◆ **What you have to do**
The answer must be an exact copy of the records, with no pictures in it.

===== Provided data

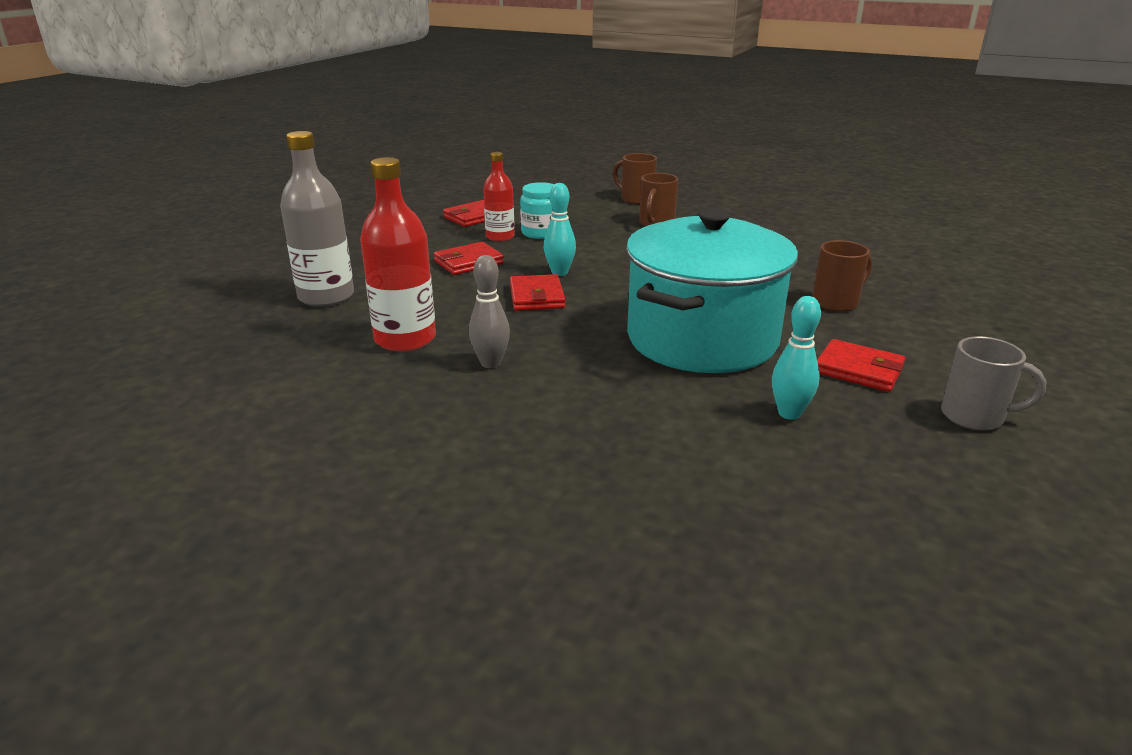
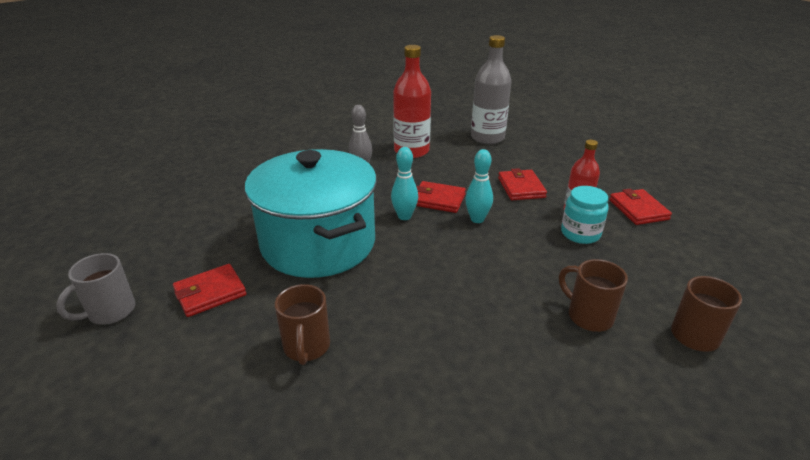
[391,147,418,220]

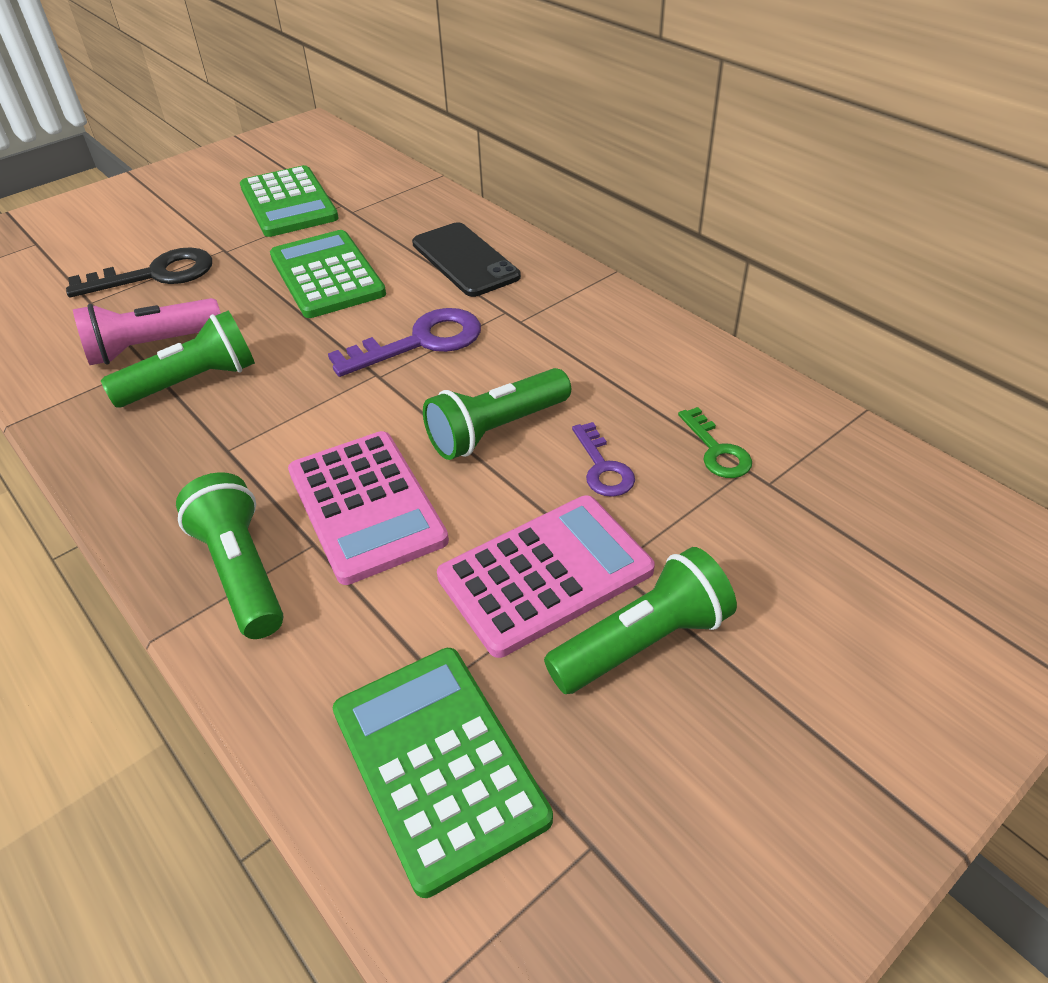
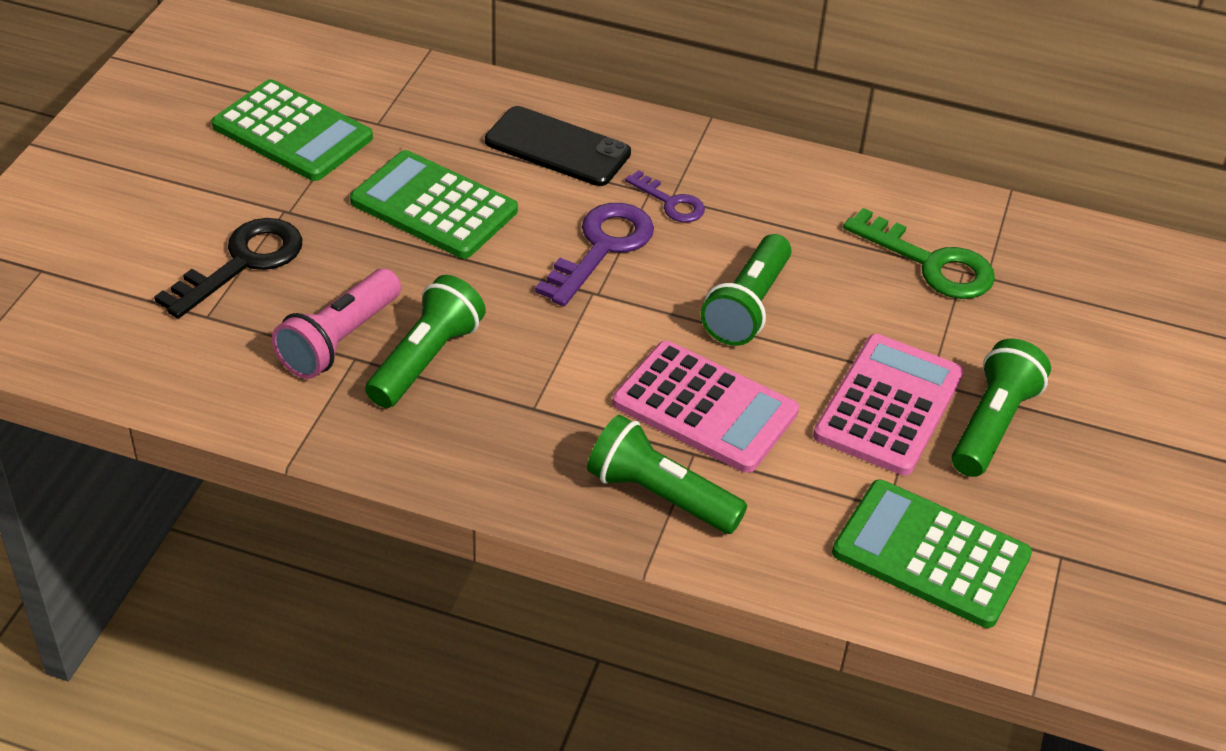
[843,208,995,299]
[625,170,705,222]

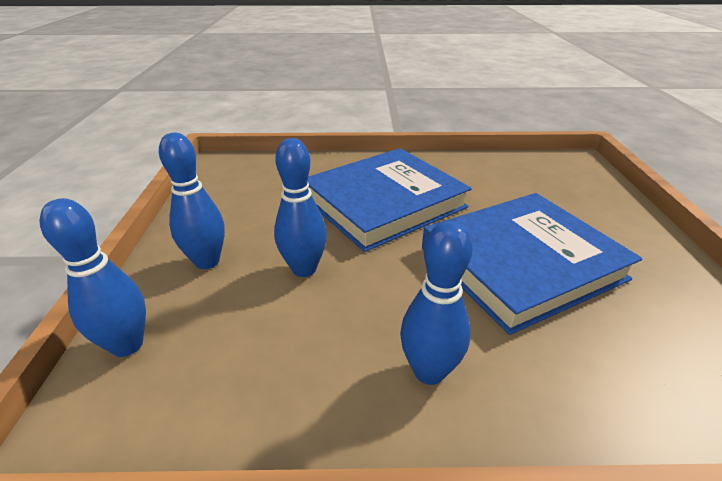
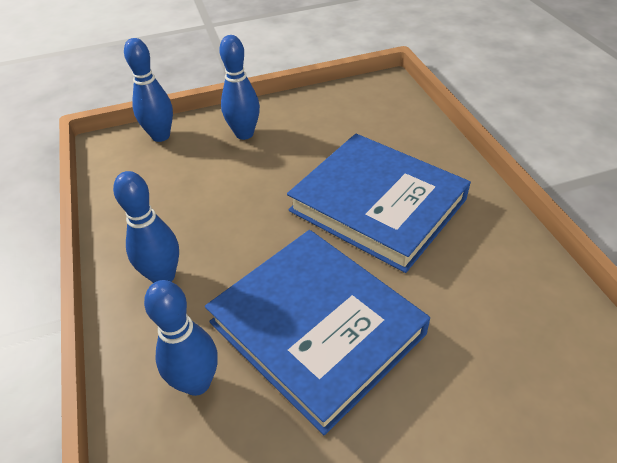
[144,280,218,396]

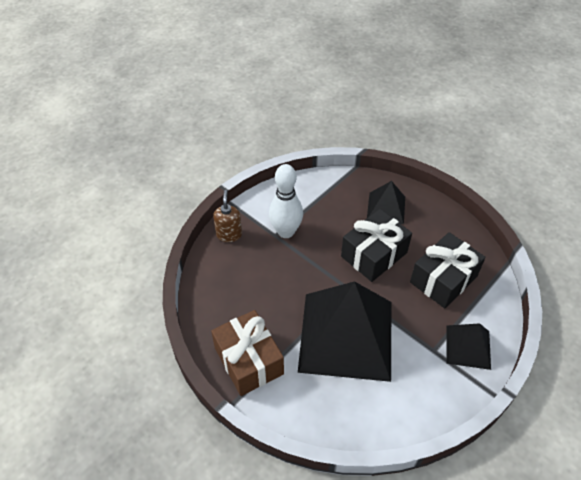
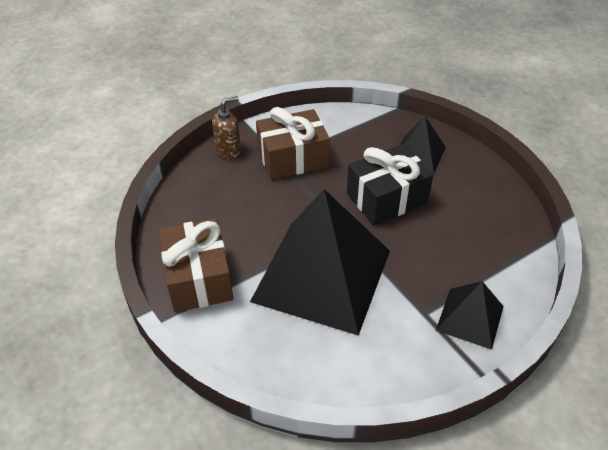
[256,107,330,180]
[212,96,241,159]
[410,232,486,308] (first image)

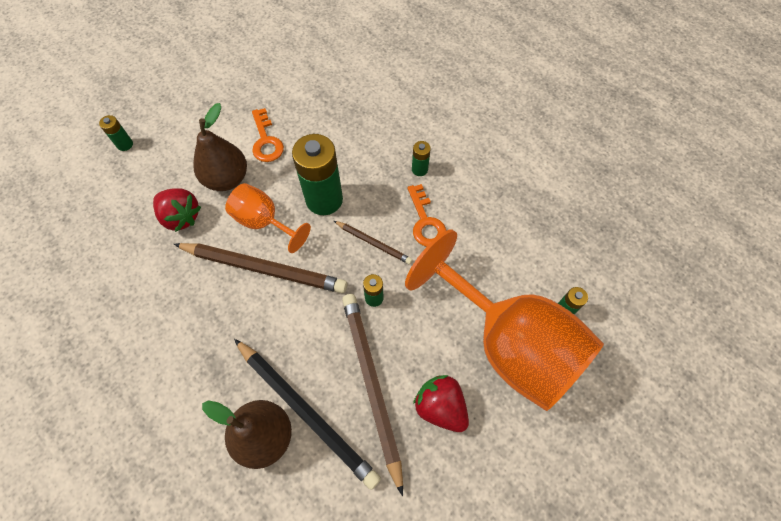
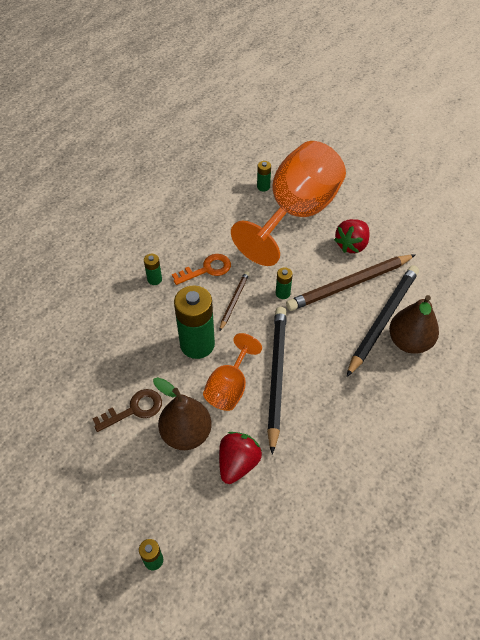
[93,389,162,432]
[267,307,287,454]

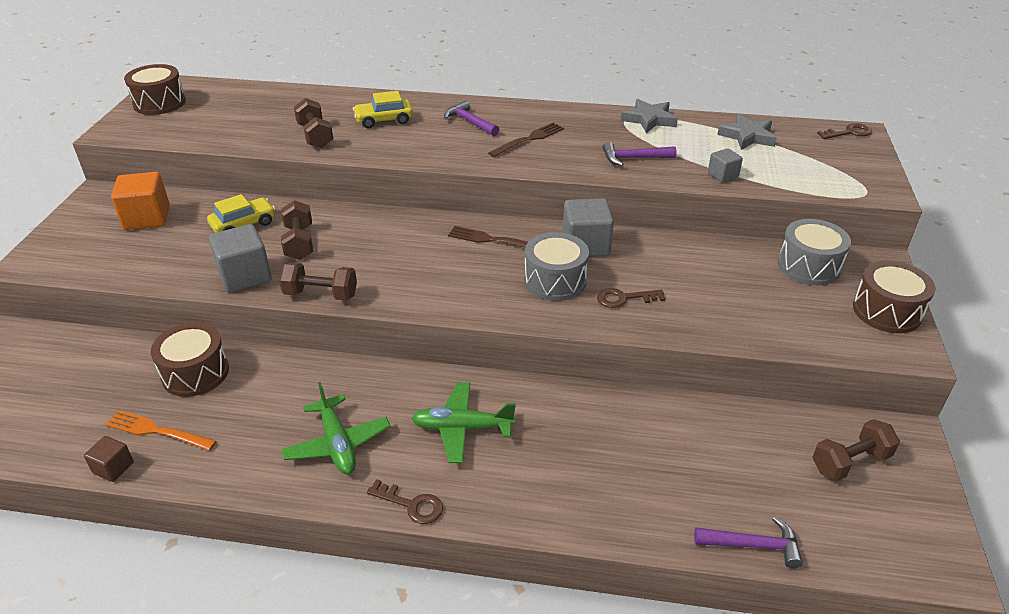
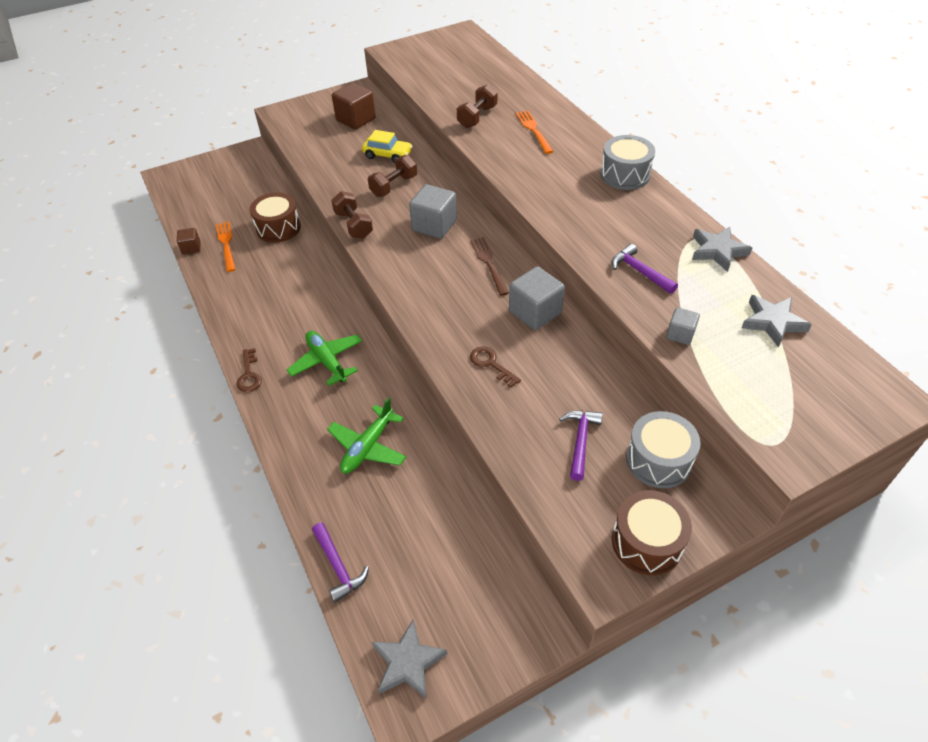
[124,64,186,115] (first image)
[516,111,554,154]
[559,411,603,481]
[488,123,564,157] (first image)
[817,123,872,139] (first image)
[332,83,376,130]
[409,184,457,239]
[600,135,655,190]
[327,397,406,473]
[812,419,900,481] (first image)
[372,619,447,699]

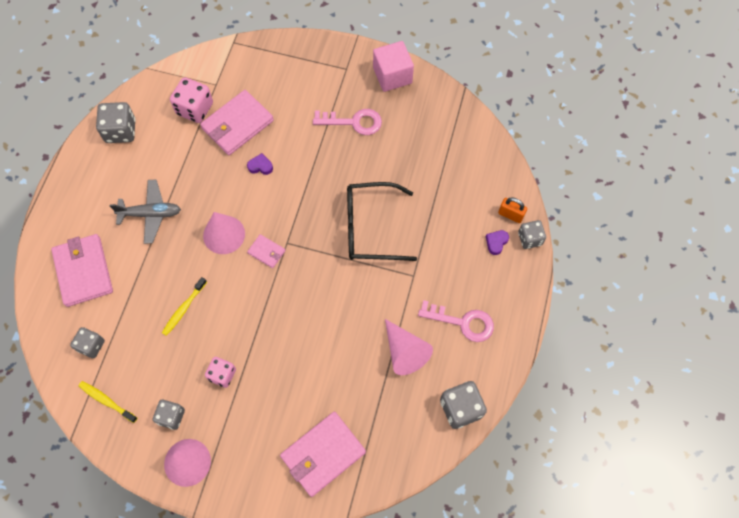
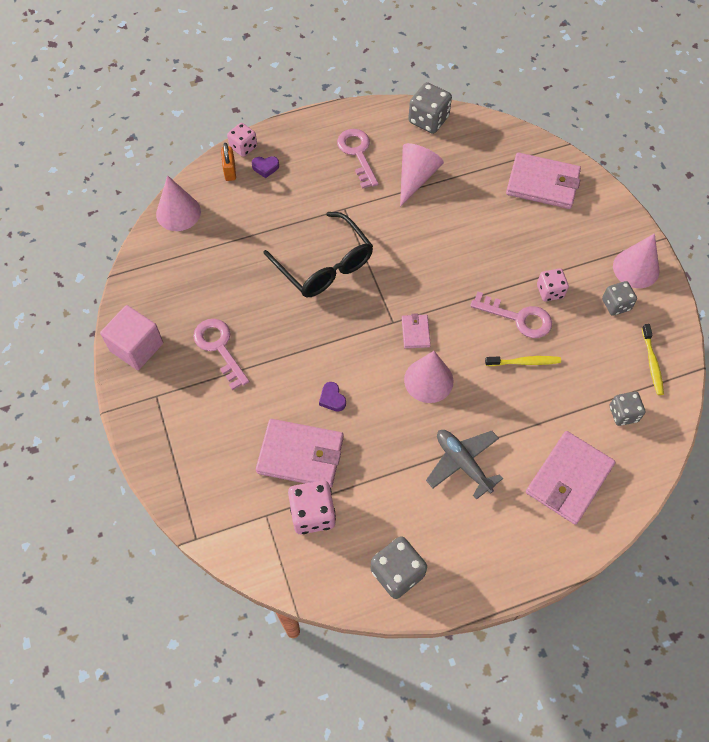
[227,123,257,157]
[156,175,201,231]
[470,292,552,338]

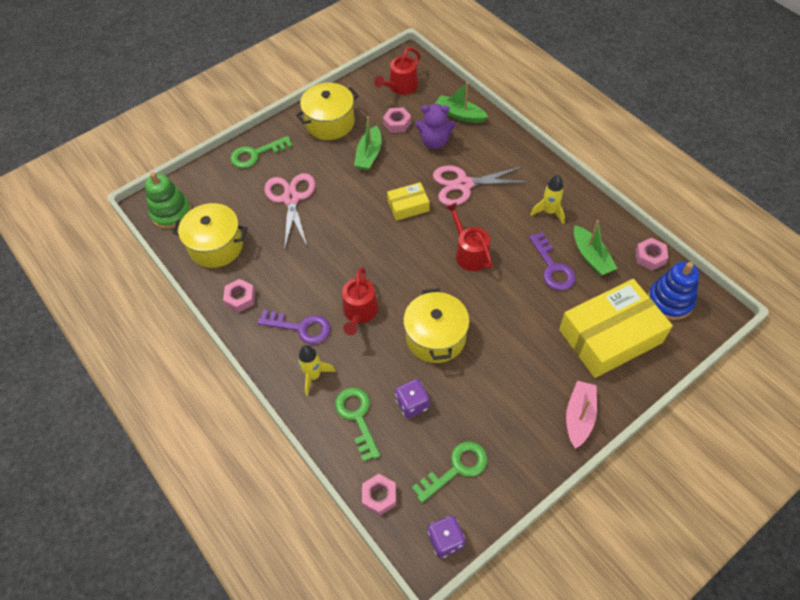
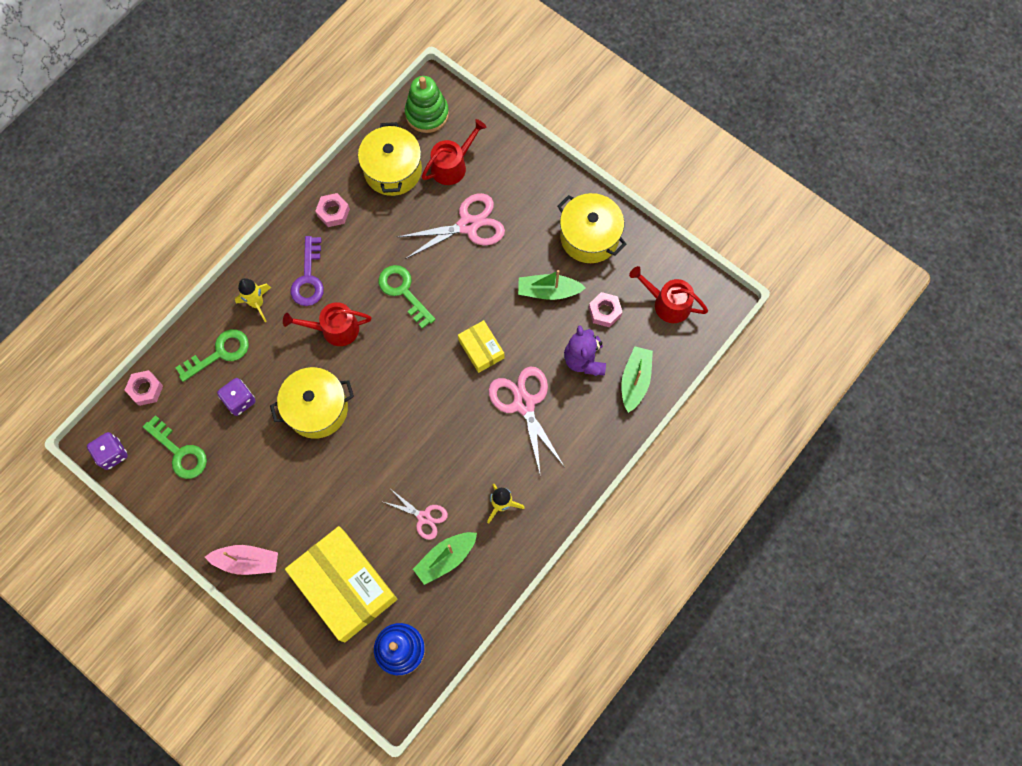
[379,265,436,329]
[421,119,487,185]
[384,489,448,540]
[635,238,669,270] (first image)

==========

◆ **Response area**
[391,147,418,220]

[843,208,995,299]
[625,170,705,222]

[144,280,218,396]

[256,107,330,180]
[212,96,241,159]
[410,232,486,308] (first image)

[93,389,162,432]
[267,307,287,454]

[124,64,186,115] (first image)
[516,111,554,154]
[559,411,603,481]
[488,123,564,157] (first image)
[817,123,872,139] (first image)
[332,83,376,130]
[409,184,457,239]
[600,135,655,190]
[327,397,406,473]
[812,419,900,481] (first image)
[372,619,447,699]

[227,123,257,157]
[156,175,201,231]
[470,292,552,338]

[379,265,436,329]
[421,119,487,185]
[384,489,448,540]
[635,238,669,270] (first image)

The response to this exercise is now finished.